▽

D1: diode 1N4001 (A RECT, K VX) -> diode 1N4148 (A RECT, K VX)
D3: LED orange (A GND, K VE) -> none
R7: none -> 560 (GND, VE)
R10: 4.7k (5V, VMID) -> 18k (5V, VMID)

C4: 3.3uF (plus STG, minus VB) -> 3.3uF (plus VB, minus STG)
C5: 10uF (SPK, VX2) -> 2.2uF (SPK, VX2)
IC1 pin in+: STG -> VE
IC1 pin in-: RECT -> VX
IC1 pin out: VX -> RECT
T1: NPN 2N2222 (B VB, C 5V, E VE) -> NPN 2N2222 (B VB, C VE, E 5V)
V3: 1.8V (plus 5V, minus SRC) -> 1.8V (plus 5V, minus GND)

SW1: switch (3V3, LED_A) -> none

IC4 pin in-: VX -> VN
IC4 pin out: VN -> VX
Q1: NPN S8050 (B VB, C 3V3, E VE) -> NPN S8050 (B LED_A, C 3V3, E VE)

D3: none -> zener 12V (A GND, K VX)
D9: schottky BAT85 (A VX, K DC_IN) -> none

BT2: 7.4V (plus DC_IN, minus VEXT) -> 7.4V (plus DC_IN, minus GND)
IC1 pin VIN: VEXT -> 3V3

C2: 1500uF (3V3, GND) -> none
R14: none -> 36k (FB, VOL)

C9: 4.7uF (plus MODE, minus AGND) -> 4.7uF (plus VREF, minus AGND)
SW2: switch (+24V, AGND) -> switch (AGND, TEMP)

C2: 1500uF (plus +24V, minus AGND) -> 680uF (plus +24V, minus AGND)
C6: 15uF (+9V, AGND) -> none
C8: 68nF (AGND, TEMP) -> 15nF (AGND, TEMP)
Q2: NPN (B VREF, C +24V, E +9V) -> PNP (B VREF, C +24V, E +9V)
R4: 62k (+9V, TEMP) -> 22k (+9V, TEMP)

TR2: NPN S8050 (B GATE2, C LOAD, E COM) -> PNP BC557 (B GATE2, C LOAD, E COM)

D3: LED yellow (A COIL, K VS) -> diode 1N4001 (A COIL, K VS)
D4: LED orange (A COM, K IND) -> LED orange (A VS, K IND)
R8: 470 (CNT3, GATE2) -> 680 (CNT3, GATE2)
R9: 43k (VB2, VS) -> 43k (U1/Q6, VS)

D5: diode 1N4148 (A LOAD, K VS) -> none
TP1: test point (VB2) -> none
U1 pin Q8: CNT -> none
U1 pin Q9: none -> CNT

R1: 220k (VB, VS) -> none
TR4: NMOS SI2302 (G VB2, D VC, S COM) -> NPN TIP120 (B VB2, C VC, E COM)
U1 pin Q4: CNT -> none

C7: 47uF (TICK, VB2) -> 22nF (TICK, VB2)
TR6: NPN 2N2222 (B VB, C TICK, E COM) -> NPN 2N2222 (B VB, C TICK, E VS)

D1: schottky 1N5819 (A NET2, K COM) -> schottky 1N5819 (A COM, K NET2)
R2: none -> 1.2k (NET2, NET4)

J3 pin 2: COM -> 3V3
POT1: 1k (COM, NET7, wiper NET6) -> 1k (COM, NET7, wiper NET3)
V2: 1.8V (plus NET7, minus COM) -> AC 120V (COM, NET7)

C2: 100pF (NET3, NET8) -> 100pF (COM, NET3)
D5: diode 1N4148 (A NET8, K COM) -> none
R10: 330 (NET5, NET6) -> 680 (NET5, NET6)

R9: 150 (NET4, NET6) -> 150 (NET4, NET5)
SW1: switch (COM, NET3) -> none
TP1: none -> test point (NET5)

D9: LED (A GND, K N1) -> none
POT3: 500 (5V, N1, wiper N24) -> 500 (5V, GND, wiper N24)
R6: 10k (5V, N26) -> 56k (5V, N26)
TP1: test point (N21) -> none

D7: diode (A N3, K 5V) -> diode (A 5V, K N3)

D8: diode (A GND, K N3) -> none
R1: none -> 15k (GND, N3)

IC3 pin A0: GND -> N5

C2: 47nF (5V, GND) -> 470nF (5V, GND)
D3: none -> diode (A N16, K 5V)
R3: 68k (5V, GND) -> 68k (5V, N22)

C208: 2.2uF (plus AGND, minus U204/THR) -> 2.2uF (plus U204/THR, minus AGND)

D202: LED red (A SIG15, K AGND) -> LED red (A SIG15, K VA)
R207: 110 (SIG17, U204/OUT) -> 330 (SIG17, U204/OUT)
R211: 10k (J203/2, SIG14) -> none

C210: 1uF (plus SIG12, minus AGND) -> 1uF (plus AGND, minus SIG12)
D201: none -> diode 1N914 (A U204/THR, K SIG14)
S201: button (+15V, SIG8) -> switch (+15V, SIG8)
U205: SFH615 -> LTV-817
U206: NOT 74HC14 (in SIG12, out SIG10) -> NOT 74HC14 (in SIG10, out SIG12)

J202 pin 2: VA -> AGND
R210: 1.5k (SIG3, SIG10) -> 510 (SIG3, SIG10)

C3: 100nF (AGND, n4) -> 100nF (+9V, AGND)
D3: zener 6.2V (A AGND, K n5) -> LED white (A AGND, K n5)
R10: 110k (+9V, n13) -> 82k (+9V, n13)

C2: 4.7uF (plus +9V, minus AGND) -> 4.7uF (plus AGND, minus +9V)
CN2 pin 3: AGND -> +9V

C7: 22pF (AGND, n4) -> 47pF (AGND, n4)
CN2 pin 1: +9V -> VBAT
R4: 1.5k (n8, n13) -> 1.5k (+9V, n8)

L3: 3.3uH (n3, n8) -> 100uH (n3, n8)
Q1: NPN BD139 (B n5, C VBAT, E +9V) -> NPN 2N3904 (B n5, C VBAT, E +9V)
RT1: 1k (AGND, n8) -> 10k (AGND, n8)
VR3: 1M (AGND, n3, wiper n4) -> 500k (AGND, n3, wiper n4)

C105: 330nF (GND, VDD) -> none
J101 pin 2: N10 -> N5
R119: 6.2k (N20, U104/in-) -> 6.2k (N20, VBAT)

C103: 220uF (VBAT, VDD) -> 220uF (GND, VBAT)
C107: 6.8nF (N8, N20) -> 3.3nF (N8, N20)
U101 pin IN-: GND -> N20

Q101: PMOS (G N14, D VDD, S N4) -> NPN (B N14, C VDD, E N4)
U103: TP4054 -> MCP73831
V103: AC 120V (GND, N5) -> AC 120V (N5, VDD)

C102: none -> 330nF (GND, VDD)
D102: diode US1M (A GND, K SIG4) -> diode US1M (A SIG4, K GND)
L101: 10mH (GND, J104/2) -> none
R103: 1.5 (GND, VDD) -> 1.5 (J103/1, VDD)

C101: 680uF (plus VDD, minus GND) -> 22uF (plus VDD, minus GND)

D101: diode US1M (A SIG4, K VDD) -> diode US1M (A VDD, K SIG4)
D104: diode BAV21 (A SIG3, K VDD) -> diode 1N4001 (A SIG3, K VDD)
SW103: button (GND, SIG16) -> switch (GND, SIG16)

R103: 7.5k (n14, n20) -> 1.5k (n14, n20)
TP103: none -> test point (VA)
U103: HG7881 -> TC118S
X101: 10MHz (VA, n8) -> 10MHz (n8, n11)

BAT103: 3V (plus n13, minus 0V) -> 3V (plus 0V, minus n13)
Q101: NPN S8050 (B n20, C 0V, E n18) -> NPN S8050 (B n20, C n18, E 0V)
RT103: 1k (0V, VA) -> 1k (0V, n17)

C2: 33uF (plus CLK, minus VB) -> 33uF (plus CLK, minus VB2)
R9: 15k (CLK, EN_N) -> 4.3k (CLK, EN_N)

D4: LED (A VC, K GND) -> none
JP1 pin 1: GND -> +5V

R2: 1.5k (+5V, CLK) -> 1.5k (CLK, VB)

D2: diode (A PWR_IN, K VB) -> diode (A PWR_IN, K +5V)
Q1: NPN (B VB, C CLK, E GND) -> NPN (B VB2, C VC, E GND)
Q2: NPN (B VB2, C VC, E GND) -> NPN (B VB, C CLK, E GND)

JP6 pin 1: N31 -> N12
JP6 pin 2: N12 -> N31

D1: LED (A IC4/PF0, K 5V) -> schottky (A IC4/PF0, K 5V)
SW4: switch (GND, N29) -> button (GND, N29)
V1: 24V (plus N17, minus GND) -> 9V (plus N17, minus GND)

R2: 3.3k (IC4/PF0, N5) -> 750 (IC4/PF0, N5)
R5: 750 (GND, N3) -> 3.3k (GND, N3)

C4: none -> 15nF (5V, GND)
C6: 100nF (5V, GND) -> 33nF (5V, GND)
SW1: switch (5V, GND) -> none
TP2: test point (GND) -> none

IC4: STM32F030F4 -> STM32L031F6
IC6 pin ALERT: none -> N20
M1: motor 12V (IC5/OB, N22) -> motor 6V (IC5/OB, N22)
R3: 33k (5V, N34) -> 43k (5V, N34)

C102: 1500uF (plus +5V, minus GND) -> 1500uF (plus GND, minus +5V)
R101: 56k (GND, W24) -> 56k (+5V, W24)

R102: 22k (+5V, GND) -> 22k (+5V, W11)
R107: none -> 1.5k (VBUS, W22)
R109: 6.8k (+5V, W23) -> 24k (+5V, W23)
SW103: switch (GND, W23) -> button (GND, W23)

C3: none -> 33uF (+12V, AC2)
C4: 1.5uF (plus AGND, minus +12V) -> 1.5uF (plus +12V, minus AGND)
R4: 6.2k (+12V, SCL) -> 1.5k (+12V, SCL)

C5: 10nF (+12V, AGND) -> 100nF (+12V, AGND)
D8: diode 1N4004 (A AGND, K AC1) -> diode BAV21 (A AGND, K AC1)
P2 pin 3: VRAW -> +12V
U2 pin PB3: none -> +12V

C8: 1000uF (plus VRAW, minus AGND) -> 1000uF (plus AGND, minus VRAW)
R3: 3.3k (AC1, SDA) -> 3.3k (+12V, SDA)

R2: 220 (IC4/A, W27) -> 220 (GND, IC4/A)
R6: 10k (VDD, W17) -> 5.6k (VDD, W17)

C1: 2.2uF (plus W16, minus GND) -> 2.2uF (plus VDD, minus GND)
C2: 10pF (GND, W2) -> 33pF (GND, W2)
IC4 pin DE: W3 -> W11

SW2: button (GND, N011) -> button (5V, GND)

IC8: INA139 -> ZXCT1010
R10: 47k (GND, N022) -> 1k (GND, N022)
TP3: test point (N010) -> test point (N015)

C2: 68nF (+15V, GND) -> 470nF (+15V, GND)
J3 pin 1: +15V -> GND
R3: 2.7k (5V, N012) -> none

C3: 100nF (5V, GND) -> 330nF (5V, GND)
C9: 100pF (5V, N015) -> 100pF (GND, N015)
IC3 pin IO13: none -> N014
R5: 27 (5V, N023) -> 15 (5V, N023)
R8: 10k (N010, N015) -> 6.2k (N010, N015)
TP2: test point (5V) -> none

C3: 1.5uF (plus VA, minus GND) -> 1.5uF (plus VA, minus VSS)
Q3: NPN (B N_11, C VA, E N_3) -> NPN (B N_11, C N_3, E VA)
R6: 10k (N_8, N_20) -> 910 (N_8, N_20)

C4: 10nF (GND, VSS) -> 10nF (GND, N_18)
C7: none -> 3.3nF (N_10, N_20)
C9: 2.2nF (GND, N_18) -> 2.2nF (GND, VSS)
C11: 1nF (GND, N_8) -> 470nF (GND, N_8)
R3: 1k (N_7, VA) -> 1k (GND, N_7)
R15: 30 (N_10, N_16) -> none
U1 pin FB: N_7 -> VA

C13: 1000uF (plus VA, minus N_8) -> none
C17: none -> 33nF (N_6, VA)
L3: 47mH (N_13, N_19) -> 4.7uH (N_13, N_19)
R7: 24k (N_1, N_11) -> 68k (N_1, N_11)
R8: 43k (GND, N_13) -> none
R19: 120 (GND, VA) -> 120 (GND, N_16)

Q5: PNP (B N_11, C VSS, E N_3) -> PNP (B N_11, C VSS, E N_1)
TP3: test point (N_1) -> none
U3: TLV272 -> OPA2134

△

■ INSTRUCTIONS FOR THE TASK ■
Lines above that contain the string "test" make up the answer.

■ EXPECTED ANSWER ■
TP1: test point (VB2) -> none
TP1: none -> test point (NET5)
TP1: test point (N21) -> none
TP103: none -> test point (VA)
TP2: test point (GND) -> none
TP3: test point (N010) -> test point (N015)
TP2: test point (5V) -> none
TP3: test point (N_1) -> none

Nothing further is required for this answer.